Start of Provided records
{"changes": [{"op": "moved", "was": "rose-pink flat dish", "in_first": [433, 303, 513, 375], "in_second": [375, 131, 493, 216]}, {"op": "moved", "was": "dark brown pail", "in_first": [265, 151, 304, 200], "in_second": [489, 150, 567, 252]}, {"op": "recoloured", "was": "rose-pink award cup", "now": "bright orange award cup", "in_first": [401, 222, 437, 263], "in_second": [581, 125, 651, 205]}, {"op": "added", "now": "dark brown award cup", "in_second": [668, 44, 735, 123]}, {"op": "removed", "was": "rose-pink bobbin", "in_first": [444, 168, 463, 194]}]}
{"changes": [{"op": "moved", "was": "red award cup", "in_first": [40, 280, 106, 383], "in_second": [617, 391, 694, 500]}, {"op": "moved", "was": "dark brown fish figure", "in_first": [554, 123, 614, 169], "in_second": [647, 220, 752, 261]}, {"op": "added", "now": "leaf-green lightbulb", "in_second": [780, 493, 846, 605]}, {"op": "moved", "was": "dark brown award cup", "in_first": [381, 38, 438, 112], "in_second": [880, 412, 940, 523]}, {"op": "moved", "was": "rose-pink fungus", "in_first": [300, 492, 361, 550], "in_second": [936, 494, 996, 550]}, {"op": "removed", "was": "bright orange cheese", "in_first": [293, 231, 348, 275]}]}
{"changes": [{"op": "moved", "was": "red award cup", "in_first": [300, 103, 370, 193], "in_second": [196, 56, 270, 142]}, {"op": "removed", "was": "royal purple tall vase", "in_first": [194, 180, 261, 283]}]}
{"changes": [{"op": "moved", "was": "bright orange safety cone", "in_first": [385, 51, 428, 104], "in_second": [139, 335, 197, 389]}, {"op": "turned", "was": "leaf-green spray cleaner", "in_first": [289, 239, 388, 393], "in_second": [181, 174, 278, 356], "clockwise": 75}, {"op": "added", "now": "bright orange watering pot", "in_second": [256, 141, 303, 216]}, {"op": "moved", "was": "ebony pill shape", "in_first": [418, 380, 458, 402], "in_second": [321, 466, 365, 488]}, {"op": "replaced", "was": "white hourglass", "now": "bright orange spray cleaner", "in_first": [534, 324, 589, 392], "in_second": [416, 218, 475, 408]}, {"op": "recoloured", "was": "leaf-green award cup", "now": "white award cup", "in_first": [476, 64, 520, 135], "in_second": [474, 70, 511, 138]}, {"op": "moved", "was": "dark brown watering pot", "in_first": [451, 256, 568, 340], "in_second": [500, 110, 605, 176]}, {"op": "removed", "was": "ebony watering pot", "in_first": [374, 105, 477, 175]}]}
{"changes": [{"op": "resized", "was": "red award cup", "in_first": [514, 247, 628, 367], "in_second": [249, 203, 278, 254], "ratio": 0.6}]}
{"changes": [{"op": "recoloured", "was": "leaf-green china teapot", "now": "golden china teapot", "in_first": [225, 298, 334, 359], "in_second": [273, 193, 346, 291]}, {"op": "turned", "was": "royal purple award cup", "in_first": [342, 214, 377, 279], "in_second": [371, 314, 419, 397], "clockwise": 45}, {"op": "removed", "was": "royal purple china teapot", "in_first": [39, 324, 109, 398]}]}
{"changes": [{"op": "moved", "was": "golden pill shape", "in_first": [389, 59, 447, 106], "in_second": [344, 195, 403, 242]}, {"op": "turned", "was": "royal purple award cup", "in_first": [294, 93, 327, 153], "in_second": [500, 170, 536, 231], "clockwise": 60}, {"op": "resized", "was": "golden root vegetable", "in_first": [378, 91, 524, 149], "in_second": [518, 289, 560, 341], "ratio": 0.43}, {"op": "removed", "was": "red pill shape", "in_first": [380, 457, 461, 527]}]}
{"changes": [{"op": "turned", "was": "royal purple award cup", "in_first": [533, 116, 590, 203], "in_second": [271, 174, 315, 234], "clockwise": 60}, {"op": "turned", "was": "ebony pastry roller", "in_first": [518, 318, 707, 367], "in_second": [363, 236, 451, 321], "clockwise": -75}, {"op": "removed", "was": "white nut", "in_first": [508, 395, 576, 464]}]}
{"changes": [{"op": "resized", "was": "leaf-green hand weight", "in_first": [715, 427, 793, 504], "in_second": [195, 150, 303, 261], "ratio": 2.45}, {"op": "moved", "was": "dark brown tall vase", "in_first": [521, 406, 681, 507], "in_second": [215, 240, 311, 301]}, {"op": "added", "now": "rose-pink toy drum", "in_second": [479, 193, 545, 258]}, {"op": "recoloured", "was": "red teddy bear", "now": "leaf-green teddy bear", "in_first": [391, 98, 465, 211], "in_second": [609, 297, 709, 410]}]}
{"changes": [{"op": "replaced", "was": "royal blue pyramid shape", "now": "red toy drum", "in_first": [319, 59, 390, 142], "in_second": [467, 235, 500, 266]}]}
End of Provided records
● Directions:
The required response is a complete, exact copy of the records.

● Exercise solution:
{"changes": [{"op": "moved", "was": "rose-pink flat dish", "in_first": [433, 303, 513, 375], "in_second": [375, 131, 493, 216]}, {"op": "moved", "was": "dark brown pail", "in_first": [265, 151, 304, 200], "in_second": [489, 150, 567, 252]}, {"op": "recoloured", "was": "rose-pink award cup", "now": "bright orange award cup", "in_first": [401, 222, 437, 263], "in_second": [581, 125, 651, 205]}, {"op": "added", "now": "dark brown award cup", "in_second": [668, 44, 735, 123]}, {"op": "removed", "was": "rose-pink bobbin", "in_first": [444, 168, 463, 194]}]}
{"changes": [{"op": "moved", "was": "red award cup", "in_first": [40, 280, 106, 383], "in_second": [617, 391, 694, 500]}, {"op": "moved", "was": "dark brown fish figure", "in_first": [554, 123, 614, 169], "in_second": [647, 220, 752, 261]}, {"op": "added", "now": "leaf-green lightbulb", "in_second": [780, 493, 846, 605]}, {"op": "moved", "was": "dark brown award cup", "in_first": [381, 38, 438, 112], "in_second": [880, 412, 940, 523]}, {"op": "moved", "was": "rose-pink fungus", "in_first": [300, 492, 361, 550], "in_second": [936, 494, 996, 550]}, {"op": "removed", "was": "bright orange cheese", "in_first": [293, 231, 348, 275]}]}
{"changes": [{"op": "moved", "was": "red award cup", "in_first": [300, 103, 370, 193], "in_second": [196, 56, 270, 142]}, {"op": "removed", "was": "royal purple tall vase", "in_first": [194, 180, 261, 283]}]}
{"changes": [{"op": "moved", "was": "bright orange safety cone", "in_first": [385, 51, 428, 104], "in_second": [139, 335, 197, 389]}, {"op": "turned", "was": "leaf-green spray cleaner", "in_first": [289, 239, 388, 393], "in_second": [181, 174, 278, 356], "clockwise": 75}, {"op": "added", "now": "bright orange watering pot", "in_second": [256, 141, 303, 216]}, {"op": "moved", "was": "ebony pill shape", "in_first": [418, 380, 458, 402], "in_second": [321, 466, 365, 488]}, {"op": "replaced", "was": "white hourglass", "now": "bright orange spray cleaner", "in_first": [534, 324, 589, 392], "in_second": [416, 218, 475, 408]}, {"op": "recoloured", "was": "leaf-green award cup", "now": "white award cup", "in_first": [476, 64, 520, 135], "in_second": [474, 70, 511, 138]}, {"op": "moved", "was": "dark brown watering pot", "in_first": [451, 256, 568, 340], "in_second": [500, 110, 605, 176]}, {"op": "removed", "was": "ebony watering pot", "in_first": [374, 105, 477, 175]}]}
{"changes": [{"op": "resized", "was": "red award cup", "in_first": [514, 247, 628, 367], "in_second": [249, 203, 278, 254], "ratio": 0.6}]}
{"changes": [{"op": "recoloured", "was": "leaf-green china teapot", "now": "golden china teapot", "in_first": [225, 298, 334, 359], "in_second": [273, 193, 346, 291]}, {"op": "turned", "was": "royal purple award cup", "in_first": [342, 214, 377, 279], "in_second": [371, 314, 419, 397], "clockwise": 45}, {"op": "removed", "was": "royal purple china teapot", "in_first": [39, 324, 109, 398]}]}
{"changes": [{"op": "moved", "was": "golden pill shape", "in_first": [389, 59, 447, 106], "in_second": [344, 195, 403, 242]}, {"op": "turned", "was": "royal purple award cup", "in_first": [294, 93, 327, 153], "in_second": [500, 170, 536, 231], "clockwise": 60}, {"op": "resized", "was": "golden root vegetable", "in_first": [378, 91, 524, 149], "in_second": [518, 289, 560, 341], "ratio": 0.43}, {"op": "removed", "was": "red pill shape", "in_first": [380, 457, 461, 527]}]}
{"changes": [{"op": "turned", "was": "royal purple award cup", "in_first": [533, 116, 590, 203], "in_second": [271, 174, 315, 234], "clockwise": 60}, {"op": "turned", "was": "ebony pastry roller", "in_first": [518, 318, 707, 367], "in_second": [363, 236, 451, 321], "clockwise": -75}, {"op": "removed", "was": "white nut", "in_first": [508, 395, 576, 464]}]}
{"changes": [{"op": "resized", "was": "leaf-green hand weight", "in_first": [715, 427, 793, 504], "in_second": [195, 150, 303, 261], "ratio": 2.45}, {"op": "moved", "was": "dark brown tall vase", "in_first": [521, 406, 681, 507], "in_second": [215, 240, 311, 301]}, {"op": "added", "now": "rose-pink toy drum", "in_second": [479, 193, 545, 258]}, {"op": "recoloured", "was": "red teddy bear", "now": "leaf-green teddy bear", "in_first": [391, 98, 465, 211], "in_second": [609, 297, 709, 410]}]}
{"changes": [{"op": "replaced", "was": "royal blue pyramid shape", "now": "red toy drum", "in_first": [319, 59, 390, 142], "in_second": [467, 235, 500, 266]}]}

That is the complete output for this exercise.